Stored items from a collection:
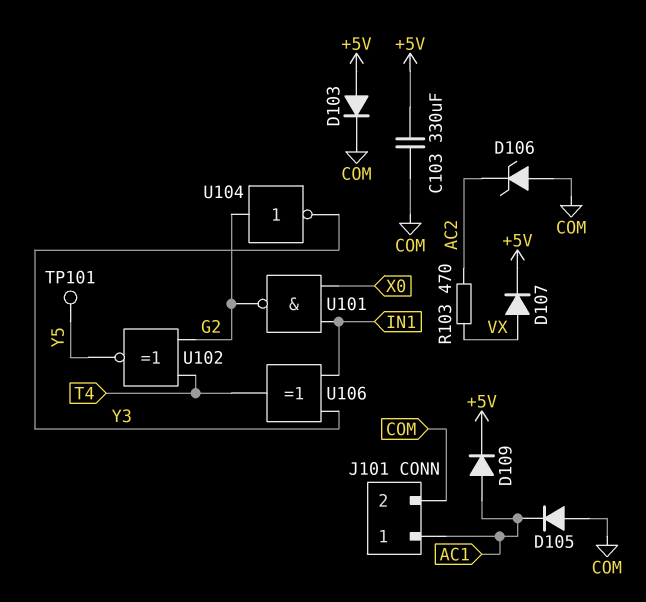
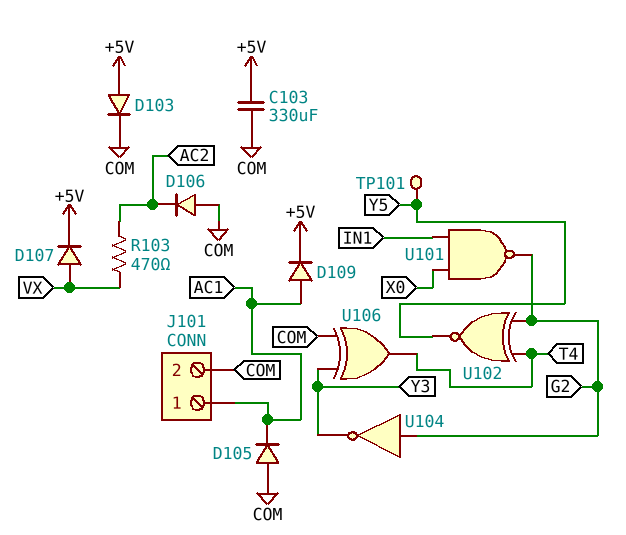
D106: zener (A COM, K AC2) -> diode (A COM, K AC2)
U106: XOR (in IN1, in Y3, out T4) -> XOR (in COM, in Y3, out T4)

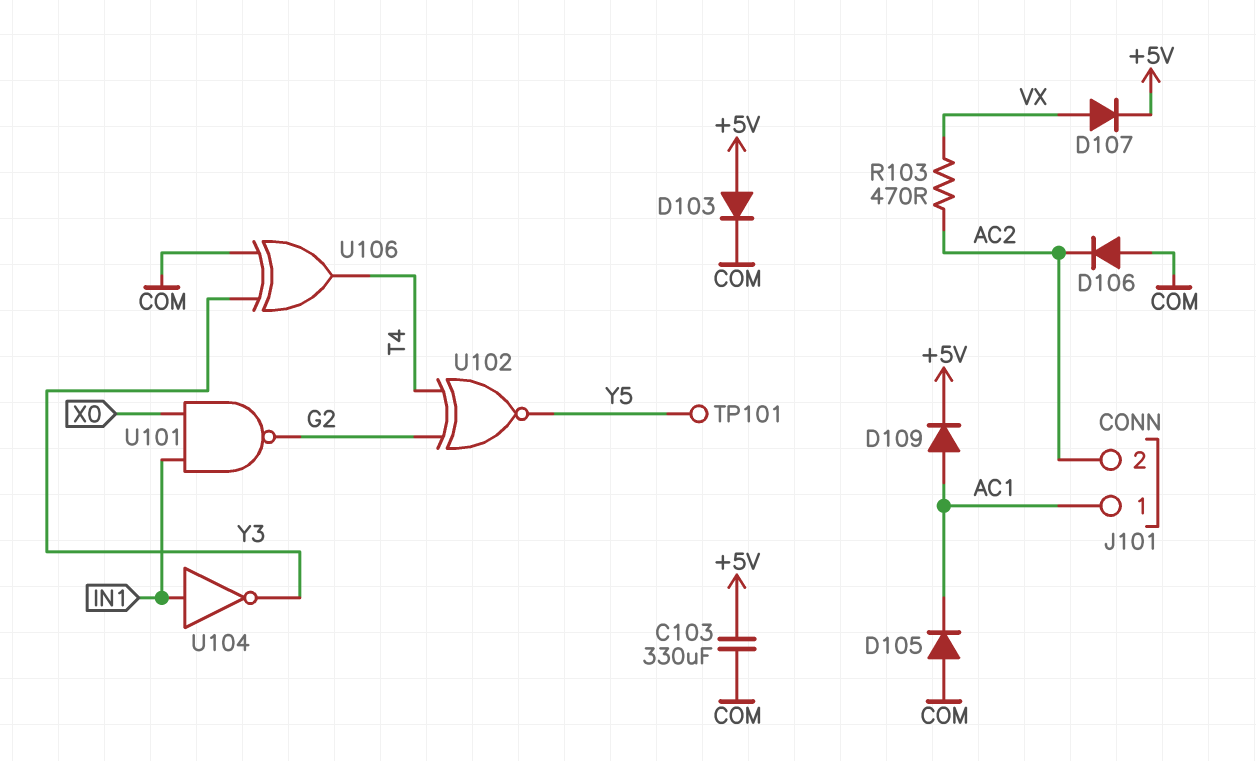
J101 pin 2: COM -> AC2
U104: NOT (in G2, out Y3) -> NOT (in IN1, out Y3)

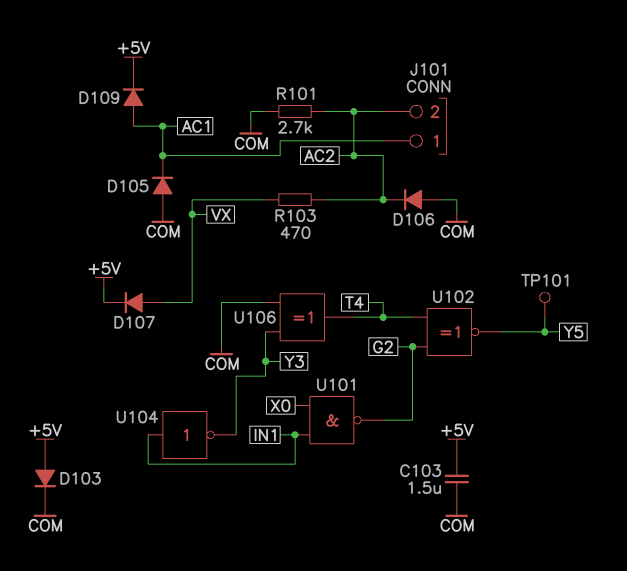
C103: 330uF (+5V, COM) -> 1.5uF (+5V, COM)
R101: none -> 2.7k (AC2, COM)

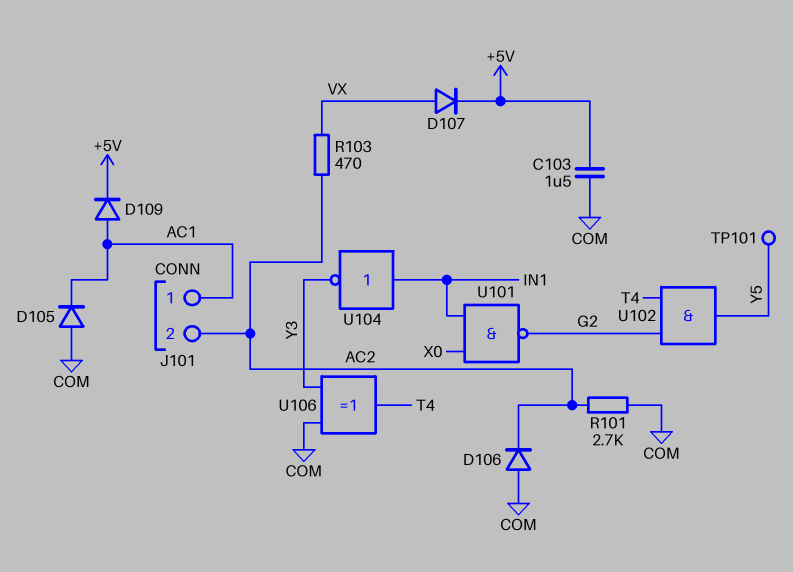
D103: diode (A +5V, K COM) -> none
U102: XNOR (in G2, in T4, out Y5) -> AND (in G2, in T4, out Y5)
...
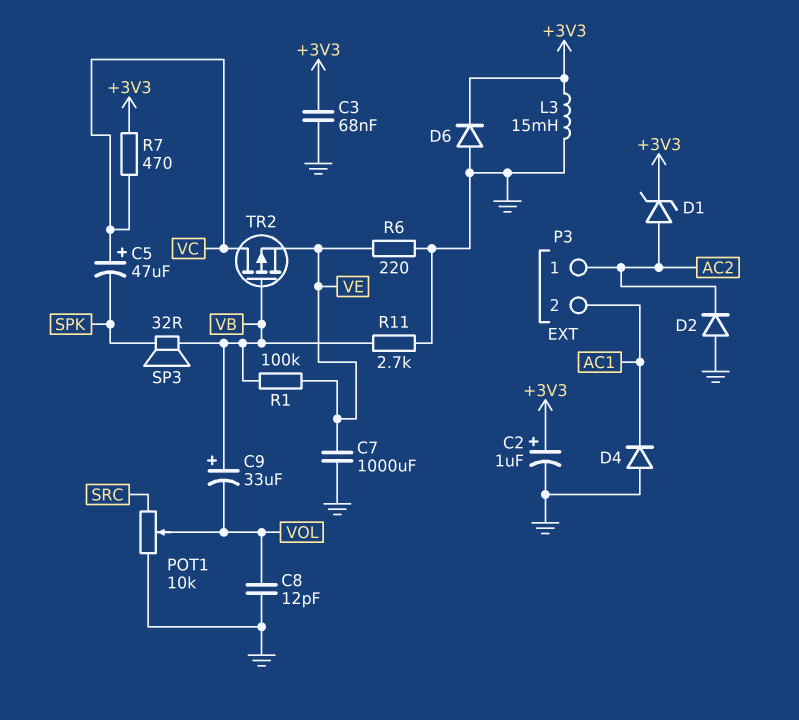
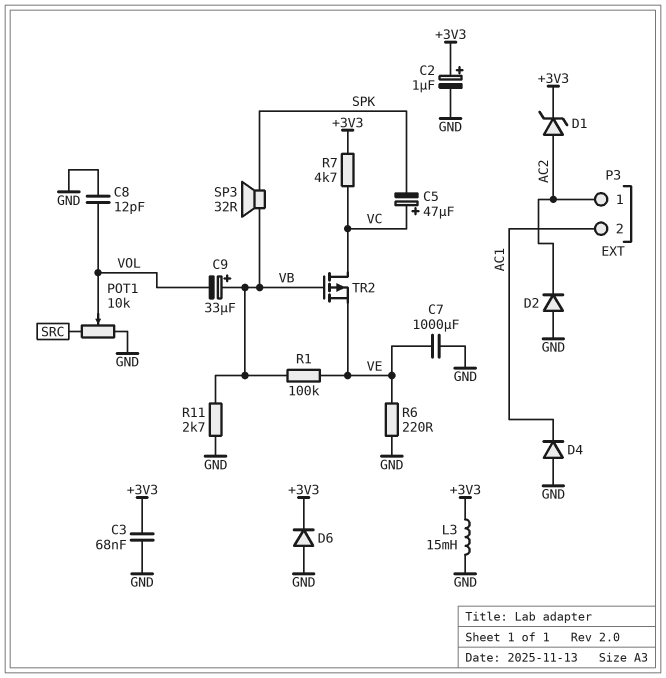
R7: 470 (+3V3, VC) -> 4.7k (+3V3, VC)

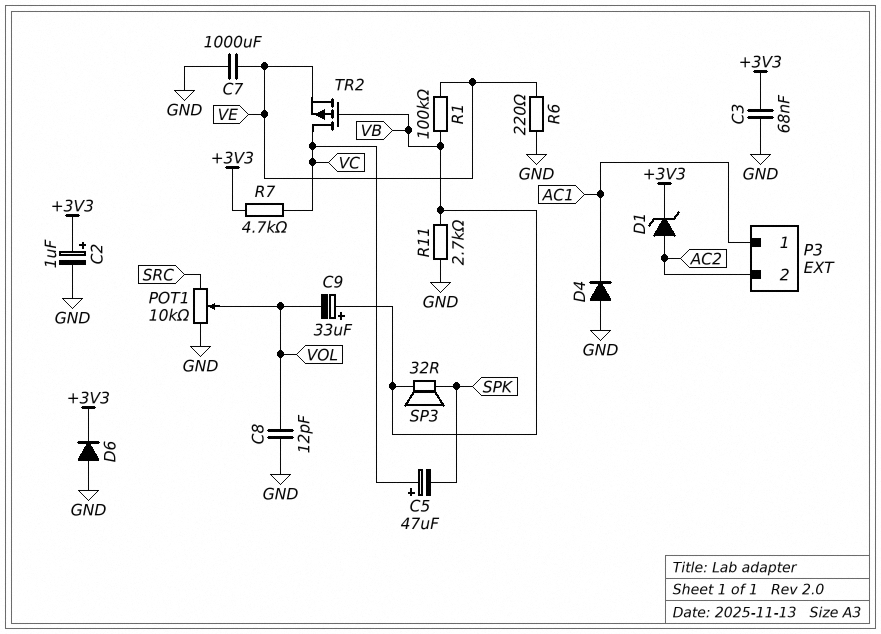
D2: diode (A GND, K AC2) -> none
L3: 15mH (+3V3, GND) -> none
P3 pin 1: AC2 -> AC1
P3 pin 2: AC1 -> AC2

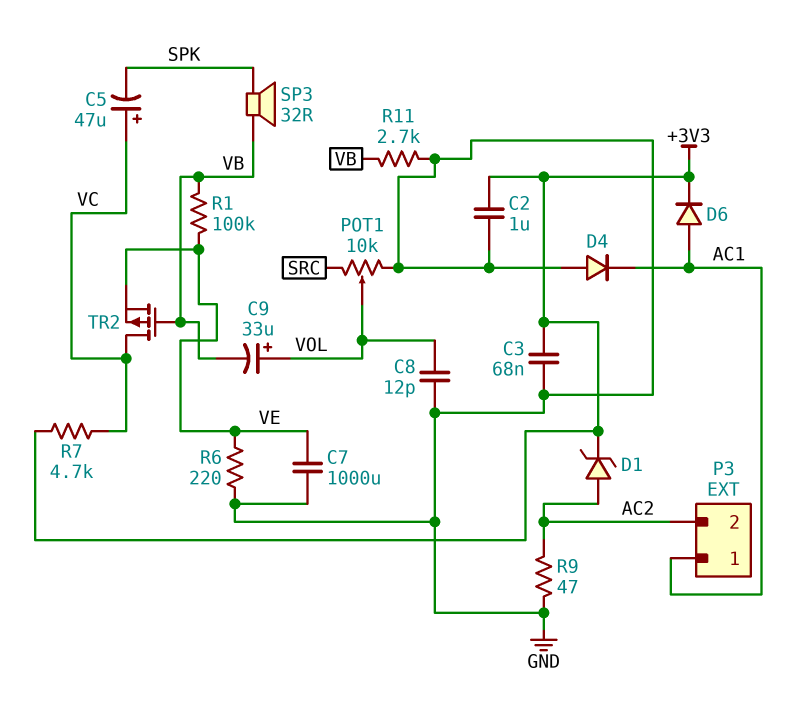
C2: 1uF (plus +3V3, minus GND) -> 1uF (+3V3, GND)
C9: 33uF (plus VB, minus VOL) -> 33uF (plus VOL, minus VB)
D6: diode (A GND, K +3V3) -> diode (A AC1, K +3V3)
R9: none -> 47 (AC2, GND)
==
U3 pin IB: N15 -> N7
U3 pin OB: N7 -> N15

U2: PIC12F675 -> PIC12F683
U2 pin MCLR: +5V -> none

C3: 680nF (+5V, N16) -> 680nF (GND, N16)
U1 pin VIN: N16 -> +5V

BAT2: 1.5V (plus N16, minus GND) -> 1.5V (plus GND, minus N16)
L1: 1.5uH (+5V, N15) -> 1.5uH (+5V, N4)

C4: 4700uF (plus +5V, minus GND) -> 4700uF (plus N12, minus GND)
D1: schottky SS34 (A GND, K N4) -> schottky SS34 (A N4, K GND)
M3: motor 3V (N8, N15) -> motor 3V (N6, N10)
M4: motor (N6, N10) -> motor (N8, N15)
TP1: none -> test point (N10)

Problem to solve: Each line of the records that contains the string "minus" must be copied.

Written response:
C2: 1uF (plus +3V3, minus GND) -> 1uF (+3V3, GND)
C9: 33uF (plus VB, minus VOL) -> 33uF (plus VOL, minus VB)
BAT2: 1.5V (plus N16, minus GND) -> 1.5V (plus GND, minus N16)
C4: 4700uF (plus +5V, minus GND) -> 4700uF (plus N12, minus GND)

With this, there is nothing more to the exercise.